Problem to solve: Beginning with the first line of the data below, reproduce every line unchanged, ending with the line that holds "(258, 191) = (212, 223): orange".

Provided records:
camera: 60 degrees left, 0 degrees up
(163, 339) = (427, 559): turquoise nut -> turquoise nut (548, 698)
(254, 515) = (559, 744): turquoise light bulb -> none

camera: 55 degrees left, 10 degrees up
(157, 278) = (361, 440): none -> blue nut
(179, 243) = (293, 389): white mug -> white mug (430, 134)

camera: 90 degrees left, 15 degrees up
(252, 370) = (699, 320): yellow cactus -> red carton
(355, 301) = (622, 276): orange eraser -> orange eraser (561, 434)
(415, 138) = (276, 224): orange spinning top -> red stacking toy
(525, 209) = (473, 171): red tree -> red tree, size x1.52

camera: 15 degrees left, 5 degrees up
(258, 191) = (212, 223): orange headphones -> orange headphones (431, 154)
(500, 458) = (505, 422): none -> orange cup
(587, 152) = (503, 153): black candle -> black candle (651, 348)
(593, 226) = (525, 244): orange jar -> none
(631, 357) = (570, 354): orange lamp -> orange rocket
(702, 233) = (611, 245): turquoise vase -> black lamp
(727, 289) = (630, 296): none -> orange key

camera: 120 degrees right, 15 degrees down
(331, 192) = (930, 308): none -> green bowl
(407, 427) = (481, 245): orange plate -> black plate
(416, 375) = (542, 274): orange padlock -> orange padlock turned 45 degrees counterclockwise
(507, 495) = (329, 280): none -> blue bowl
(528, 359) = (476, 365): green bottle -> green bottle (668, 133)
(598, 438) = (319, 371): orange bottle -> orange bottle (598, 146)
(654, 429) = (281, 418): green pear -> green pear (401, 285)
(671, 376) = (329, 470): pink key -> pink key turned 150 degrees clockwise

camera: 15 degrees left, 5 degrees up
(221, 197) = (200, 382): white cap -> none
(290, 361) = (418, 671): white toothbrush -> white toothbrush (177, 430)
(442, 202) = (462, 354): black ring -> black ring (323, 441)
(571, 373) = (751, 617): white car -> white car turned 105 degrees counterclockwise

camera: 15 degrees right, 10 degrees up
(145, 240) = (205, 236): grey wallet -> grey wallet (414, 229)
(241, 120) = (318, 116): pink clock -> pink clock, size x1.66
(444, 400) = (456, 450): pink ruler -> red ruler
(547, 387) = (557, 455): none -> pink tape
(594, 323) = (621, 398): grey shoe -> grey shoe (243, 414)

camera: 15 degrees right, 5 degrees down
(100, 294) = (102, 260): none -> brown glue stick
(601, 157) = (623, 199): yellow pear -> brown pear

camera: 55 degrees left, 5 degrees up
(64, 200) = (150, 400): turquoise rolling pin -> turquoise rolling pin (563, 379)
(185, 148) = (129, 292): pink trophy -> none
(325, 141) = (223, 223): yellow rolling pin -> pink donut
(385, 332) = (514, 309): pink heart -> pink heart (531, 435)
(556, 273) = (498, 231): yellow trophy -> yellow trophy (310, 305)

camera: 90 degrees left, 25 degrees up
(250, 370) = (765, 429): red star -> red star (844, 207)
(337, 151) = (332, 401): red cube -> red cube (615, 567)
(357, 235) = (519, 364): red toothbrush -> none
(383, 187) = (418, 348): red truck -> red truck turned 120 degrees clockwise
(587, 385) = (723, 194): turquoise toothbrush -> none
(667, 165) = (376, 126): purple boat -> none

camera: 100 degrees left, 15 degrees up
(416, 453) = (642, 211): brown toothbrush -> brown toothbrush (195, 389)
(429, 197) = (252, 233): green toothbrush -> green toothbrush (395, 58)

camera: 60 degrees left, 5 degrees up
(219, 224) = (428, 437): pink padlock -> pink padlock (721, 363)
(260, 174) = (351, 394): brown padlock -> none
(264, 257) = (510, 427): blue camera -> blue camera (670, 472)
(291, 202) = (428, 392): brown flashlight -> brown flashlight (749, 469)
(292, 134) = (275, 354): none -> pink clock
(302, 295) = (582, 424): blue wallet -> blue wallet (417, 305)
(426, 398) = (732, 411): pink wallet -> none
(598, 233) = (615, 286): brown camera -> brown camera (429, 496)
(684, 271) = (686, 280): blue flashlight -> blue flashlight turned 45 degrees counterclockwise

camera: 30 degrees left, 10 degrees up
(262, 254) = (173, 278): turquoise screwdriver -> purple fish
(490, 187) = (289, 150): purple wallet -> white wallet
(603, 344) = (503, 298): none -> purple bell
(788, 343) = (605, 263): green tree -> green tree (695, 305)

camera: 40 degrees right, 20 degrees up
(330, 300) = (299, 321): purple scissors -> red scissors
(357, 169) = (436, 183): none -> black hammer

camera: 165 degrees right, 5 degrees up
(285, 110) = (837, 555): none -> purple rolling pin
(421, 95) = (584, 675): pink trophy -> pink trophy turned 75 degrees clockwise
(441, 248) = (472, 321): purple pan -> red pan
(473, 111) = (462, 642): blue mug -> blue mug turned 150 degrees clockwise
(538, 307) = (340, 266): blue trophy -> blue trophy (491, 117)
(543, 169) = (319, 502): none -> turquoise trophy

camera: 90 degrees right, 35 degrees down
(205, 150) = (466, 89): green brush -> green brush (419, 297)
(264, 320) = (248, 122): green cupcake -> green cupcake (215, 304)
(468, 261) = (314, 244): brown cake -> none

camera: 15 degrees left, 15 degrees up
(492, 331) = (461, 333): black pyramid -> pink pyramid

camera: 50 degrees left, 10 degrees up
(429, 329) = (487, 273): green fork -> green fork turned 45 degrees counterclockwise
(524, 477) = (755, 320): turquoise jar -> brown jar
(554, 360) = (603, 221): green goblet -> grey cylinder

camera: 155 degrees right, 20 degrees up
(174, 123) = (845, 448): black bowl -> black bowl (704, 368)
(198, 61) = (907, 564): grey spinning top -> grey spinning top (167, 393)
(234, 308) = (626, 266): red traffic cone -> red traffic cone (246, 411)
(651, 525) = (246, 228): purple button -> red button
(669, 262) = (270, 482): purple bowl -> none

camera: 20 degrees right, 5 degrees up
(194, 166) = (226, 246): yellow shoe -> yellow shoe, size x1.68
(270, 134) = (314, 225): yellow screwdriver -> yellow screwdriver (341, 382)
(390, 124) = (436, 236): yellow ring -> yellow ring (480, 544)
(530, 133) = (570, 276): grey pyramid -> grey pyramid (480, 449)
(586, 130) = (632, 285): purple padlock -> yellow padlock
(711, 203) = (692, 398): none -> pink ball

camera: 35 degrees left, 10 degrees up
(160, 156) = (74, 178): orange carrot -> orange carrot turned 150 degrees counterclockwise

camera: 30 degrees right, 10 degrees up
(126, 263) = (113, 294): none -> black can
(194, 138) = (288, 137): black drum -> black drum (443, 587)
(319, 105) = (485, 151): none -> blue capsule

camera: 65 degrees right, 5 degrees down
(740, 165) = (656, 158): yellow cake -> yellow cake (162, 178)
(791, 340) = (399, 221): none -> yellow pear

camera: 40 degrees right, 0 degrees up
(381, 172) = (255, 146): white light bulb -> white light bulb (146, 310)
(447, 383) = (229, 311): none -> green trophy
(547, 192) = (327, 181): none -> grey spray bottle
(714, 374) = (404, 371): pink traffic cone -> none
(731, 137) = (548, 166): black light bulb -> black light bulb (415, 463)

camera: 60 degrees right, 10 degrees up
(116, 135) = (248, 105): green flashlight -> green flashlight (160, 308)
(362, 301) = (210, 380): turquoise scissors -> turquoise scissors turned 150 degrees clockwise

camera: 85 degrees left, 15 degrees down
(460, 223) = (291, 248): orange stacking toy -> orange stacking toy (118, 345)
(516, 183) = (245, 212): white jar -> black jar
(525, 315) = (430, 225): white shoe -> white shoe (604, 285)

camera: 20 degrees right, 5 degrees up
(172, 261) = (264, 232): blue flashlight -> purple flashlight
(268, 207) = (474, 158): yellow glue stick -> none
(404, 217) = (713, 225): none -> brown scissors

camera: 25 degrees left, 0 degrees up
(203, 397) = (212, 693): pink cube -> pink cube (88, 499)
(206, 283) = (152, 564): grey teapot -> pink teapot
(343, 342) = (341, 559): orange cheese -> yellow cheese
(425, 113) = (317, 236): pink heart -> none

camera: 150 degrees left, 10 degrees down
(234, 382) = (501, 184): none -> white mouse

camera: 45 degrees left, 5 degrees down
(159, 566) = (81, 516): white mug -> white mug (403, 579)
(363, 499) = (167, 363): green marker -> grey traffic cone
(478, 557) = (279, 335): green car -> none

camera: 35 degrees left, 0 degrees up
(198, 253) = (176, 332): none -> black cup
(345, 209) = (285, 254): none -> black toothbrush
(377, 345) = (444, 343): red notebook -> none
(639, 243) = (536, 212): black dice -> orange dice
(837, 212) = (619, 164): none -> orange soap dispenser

Exercise result:
camera: 60 degrees left, 0 degrees up
(163, 339) = (427, 559): turquoise nut -> turquoise nut (548, 698)
(254, 515) = (559, 744): turquoise light bulb -> none

camera: 55 degrees left, 10 degrees up
(157, 278) = (361, 440): none -> blue nut
(179, 243) = (293, 389): white mug -> white mug (430, 134)

camera: 90 degrees left, 15 degrees up
(252, 370) = (699, 320): yellow cactus -> red carton
(355, 301) = (622, 276): orange eraser -> orange eraser (561, 434)
(415, 138) = (276, 224): orange spinning top -> red stacking toy
(525, 209) = (473, 171): red tree -> red tree, size x1.52

camera: 15 degrees left, 5 degrees up
(258, 191) = (212, 223): orange headphones -> orange headphones (431, 154)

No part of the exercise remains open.